:: Records provided ::
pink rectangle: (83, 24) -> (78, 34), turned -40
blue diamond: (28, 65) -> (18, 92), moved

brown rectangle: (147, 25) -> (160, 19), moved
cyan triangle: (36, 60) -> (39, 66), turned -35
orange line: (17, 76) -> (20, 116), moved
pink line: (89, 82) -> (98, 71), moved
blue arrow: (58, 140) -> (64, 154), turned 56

---

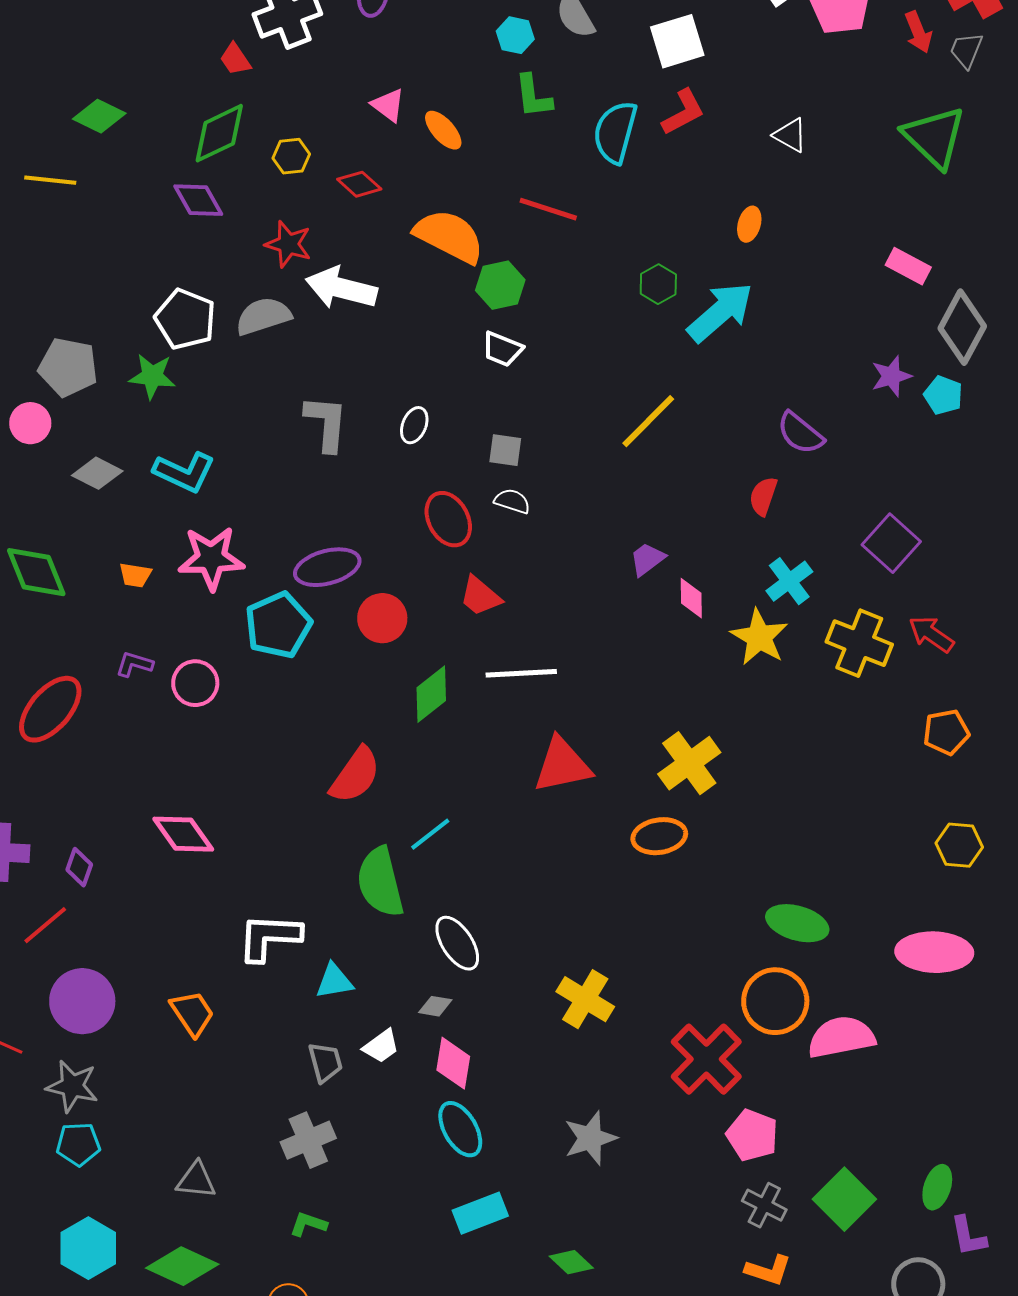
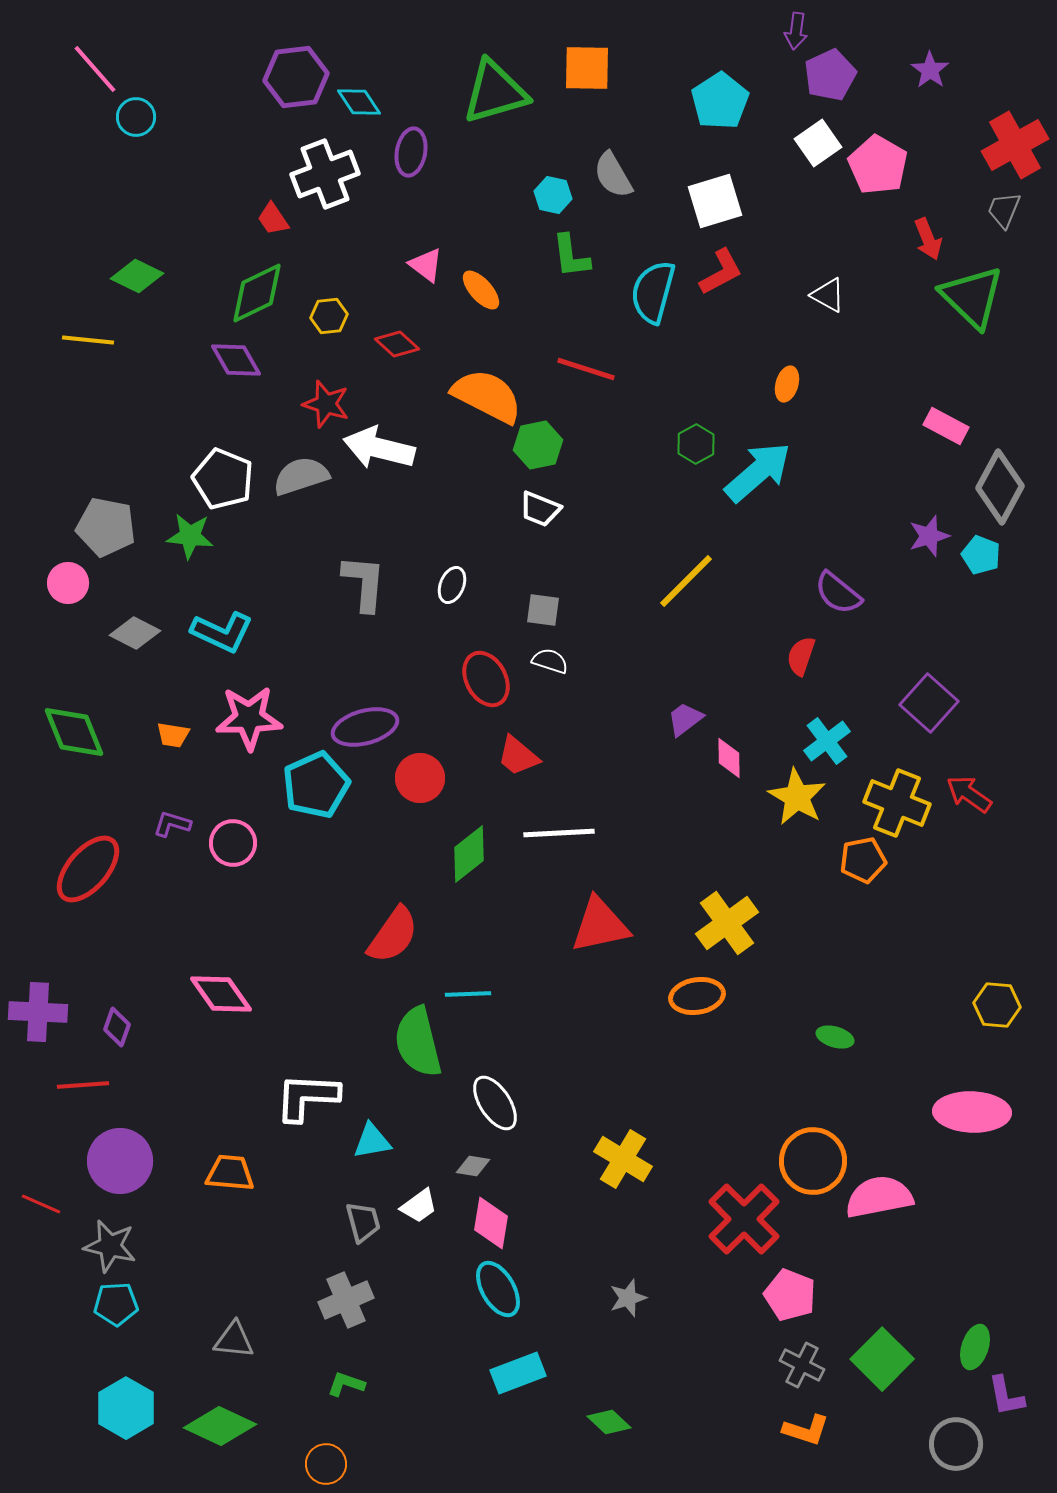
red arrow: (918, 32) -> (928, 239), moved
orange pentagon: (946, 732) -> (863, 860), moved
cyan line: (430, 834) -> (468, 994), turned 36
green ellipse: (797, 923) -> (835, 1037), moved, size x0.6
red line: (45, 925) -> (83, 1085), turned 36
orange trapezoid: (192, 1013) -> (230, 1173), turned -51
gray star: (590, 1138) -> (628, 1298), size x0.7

:: Assignment ::
Repeat, character for character, the lines of the material above from the line with "pink rectangle: (83, 24)" through the line with "blue arrow: (58, 140) -> (64, 154), turned 56".

:: Answer to this task ::
pink rectangle: (83, 24) -> (78, 34), turned -40
blue diamond: (28, 65) -> (18, 92), moved

brown rectangle: (147, 25) -> (160, 19), moved
cyan triangle: (36, 60) -> (39, 66), turned -35
orange line: (17, 76) -> (20, 116), moved
pink line: (89, 82) -> (98, 71), moved
blue arrow: (58, 140) -> (64, 154), turned 56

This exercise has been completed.